**Instructions for the task**. Only one span of the listing below is wanted: the lines from the one with "green star: (125, 86)" through the one with "purple semicircle: (75, 289)", reproduced exactly, both ends kept.

**Records shown**.
··········

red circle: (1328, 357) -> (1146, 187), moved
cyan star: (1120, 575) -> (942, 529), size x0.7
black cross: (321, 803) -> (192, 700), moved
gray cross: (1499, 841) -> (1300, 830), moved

··········

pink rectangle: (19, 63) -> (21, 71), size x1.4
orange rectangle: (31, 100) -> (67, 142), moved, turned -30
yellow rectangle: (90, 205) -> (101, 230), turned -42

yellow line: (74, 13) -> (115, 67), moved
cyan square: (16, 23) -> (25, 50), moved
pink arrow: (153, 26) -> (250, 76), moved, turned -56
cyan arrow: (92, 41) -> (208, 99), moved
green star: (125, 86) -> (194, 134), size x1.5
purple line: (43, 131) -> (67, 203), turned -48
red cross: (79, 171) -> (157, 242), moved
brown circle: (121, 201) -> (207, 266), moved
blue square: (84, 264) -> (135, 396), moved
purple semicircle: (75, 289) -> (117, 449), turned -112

··········

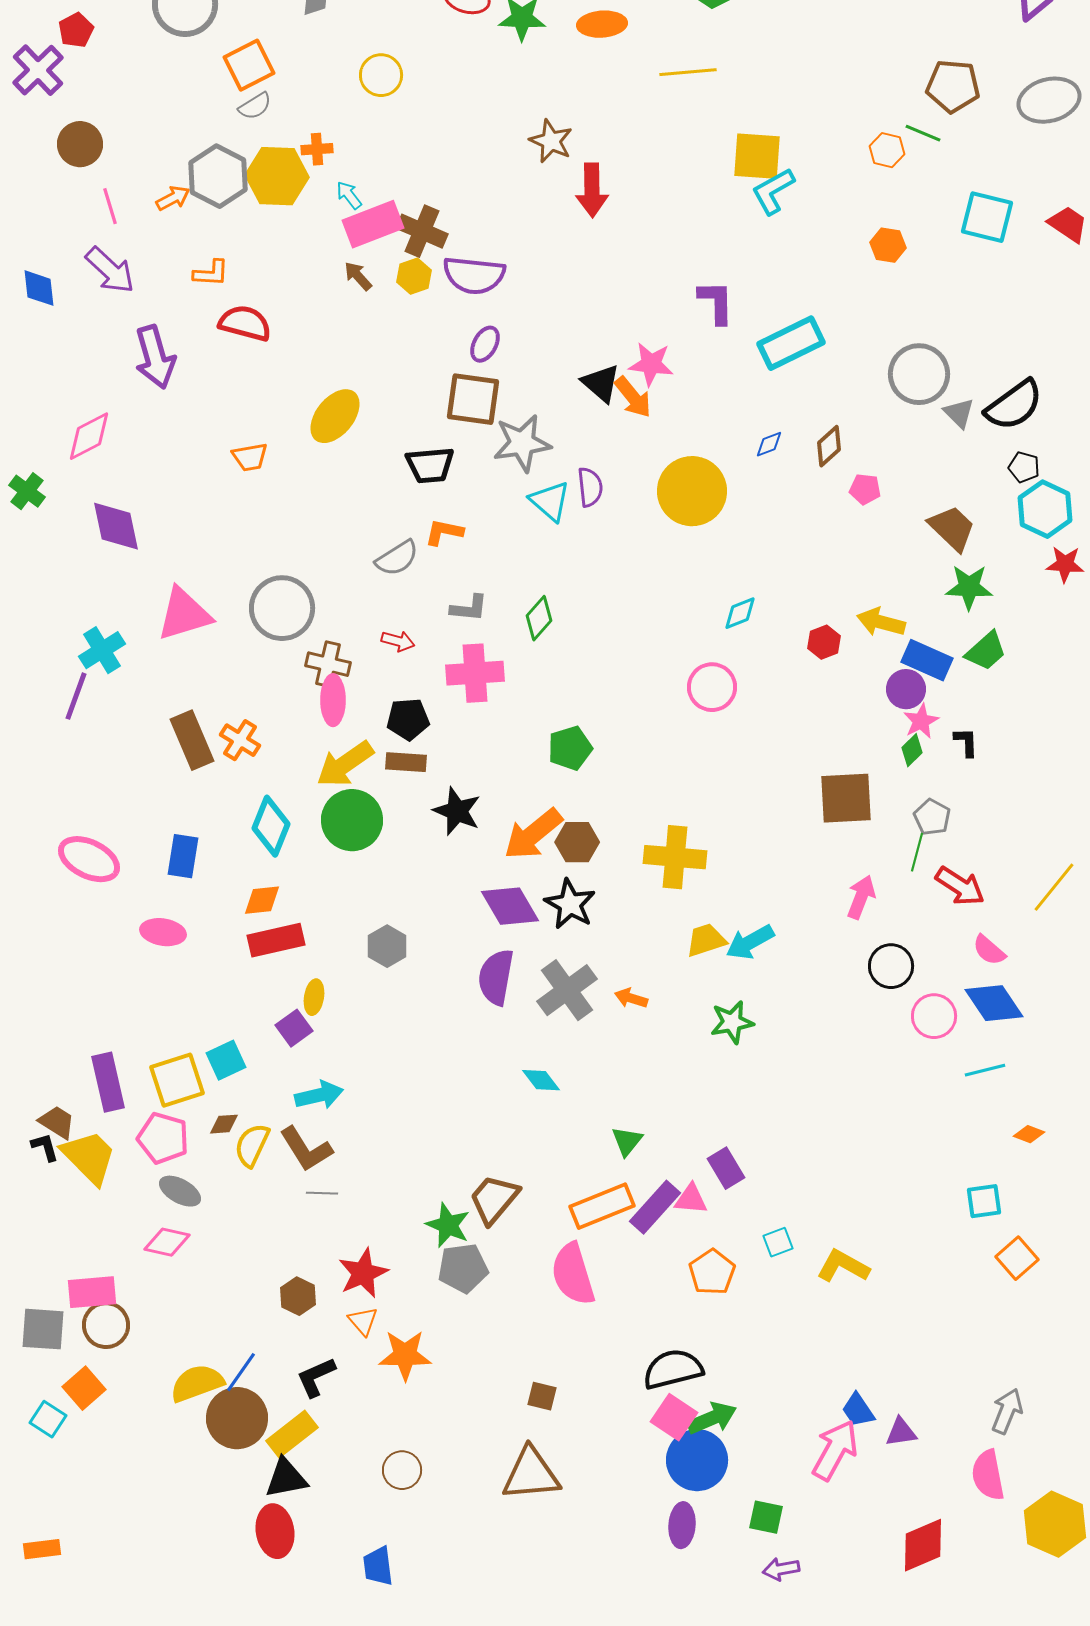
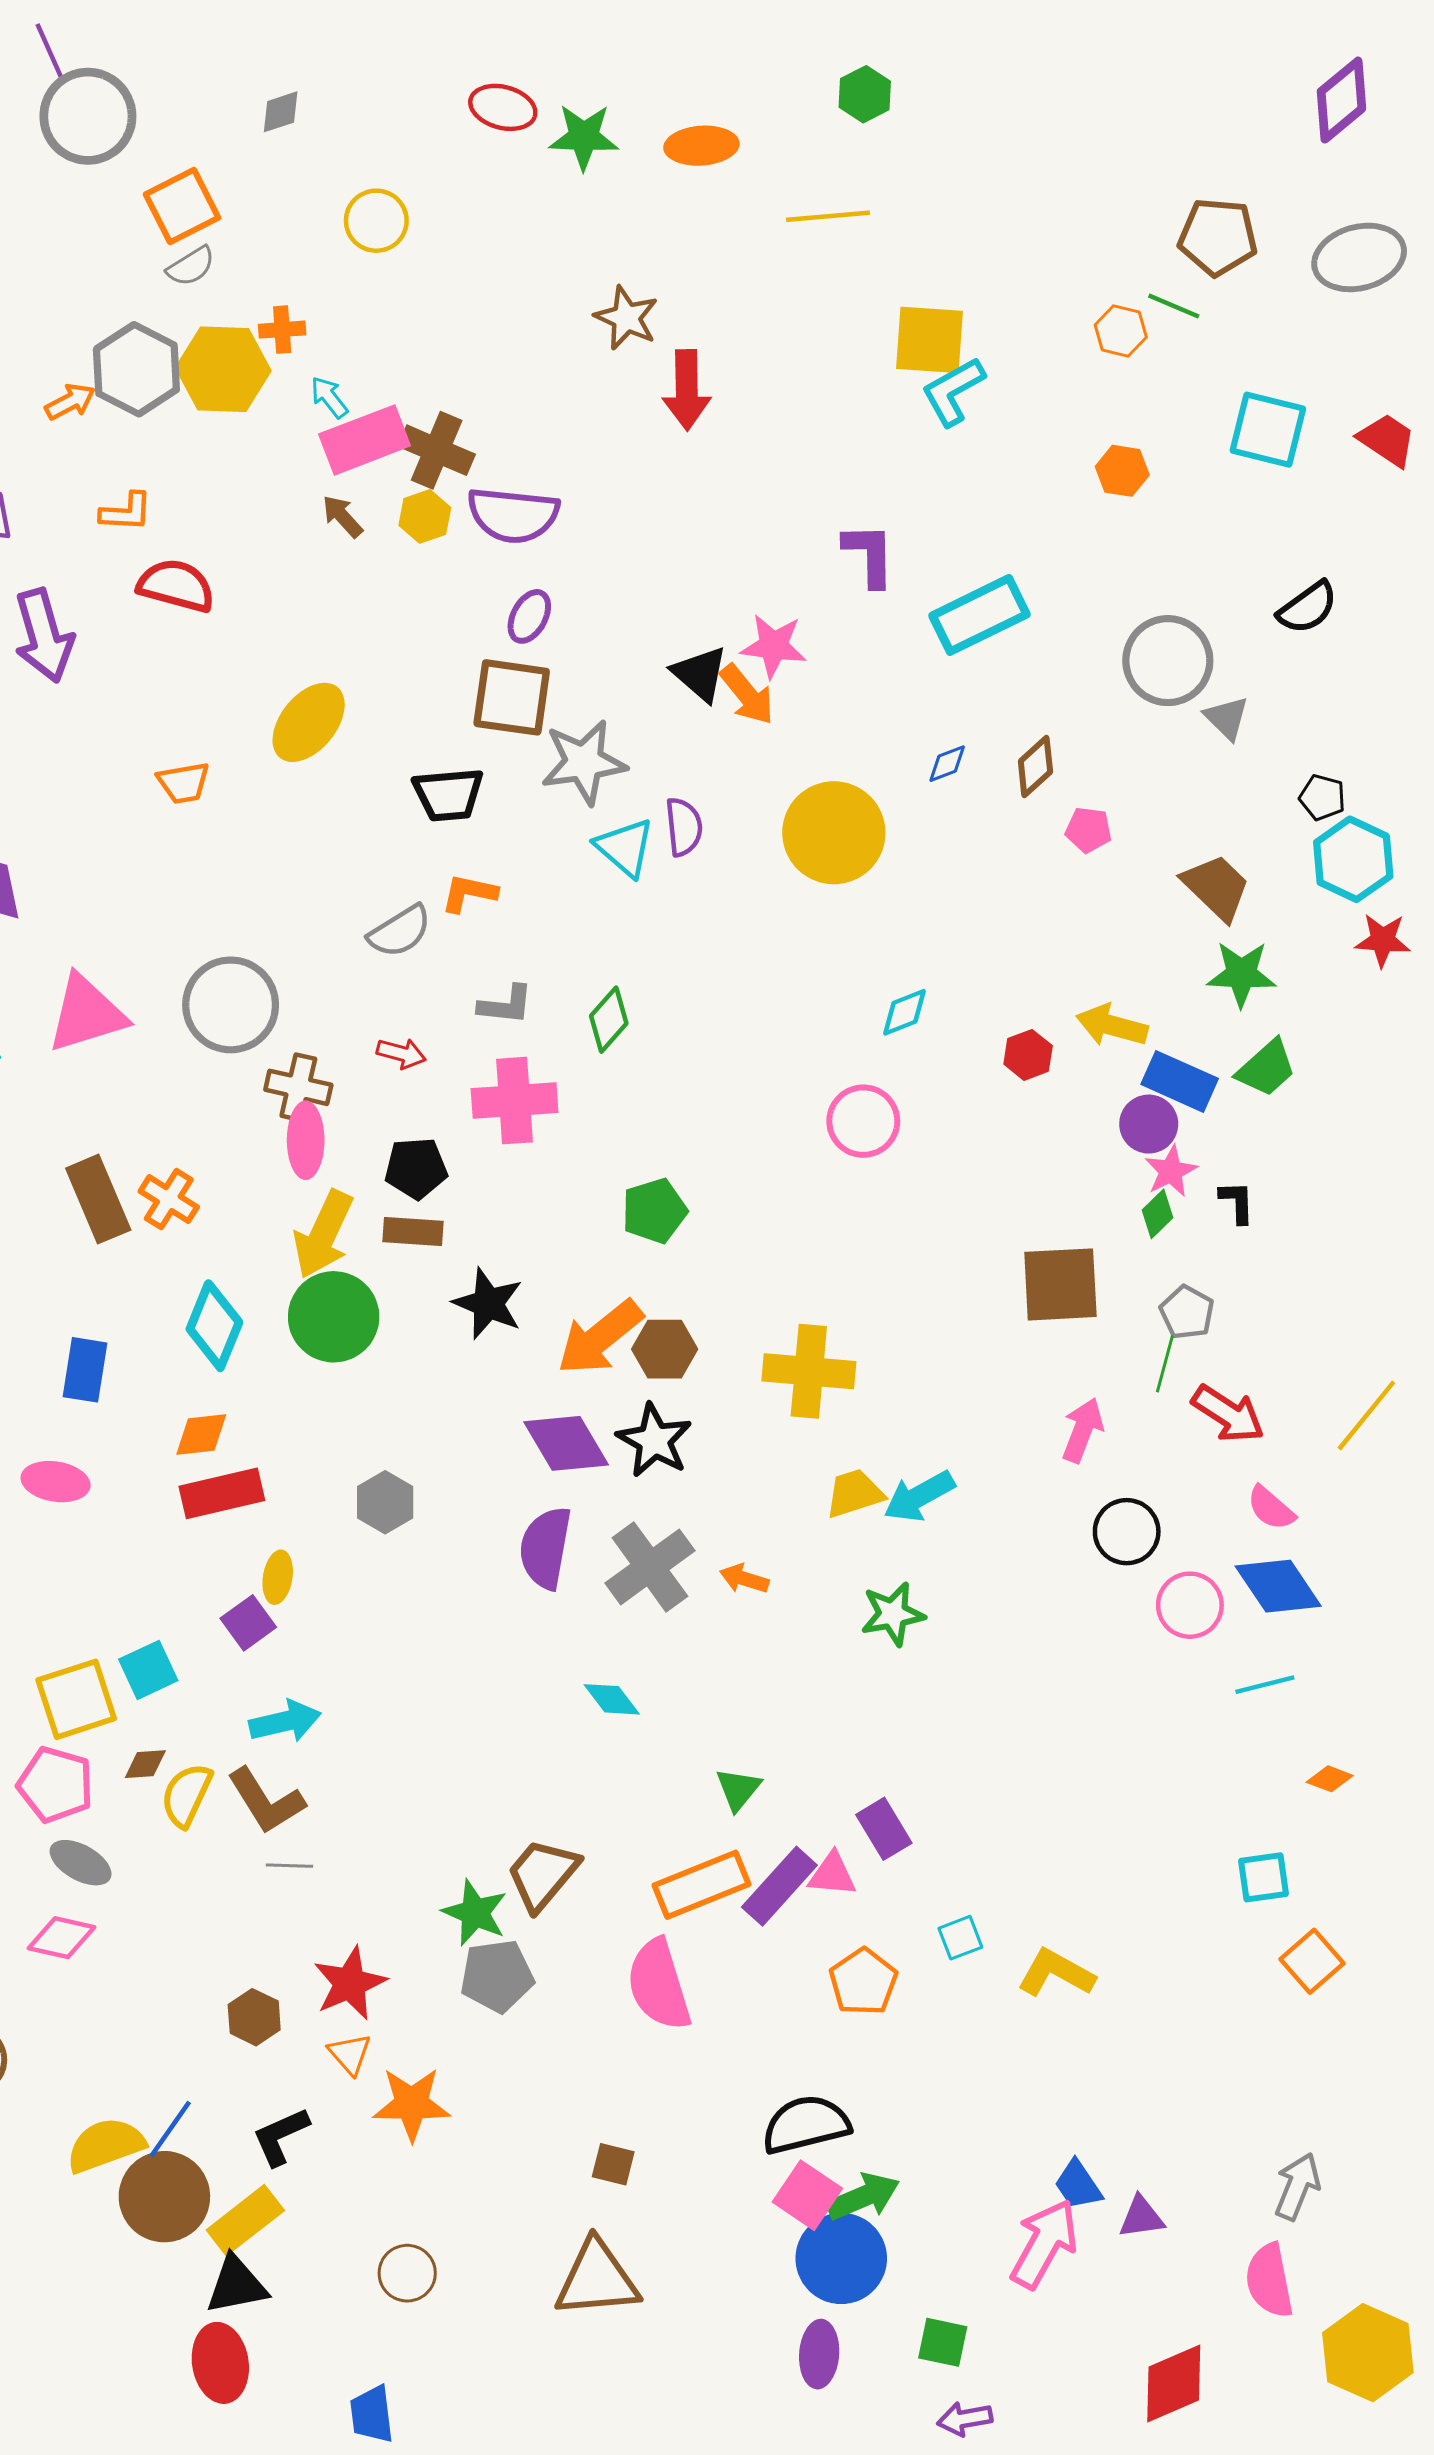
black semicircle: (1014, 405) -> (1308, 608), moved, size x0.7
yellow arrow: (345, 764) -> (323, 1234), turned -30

··········

**Problem solution**.
green star: (125, 86) -> (194, 134), size x1.5
purple line: (43, 131) -> (67, 203), turned -48
red cross: (79, 171) -> (157, 242), moved
brown circle: (121, 201) -> (207, 266), moved
blue square: (84, 264) -> (135, 396), moved
purple semicircle: (75, 289) -> (117, 449), turned -112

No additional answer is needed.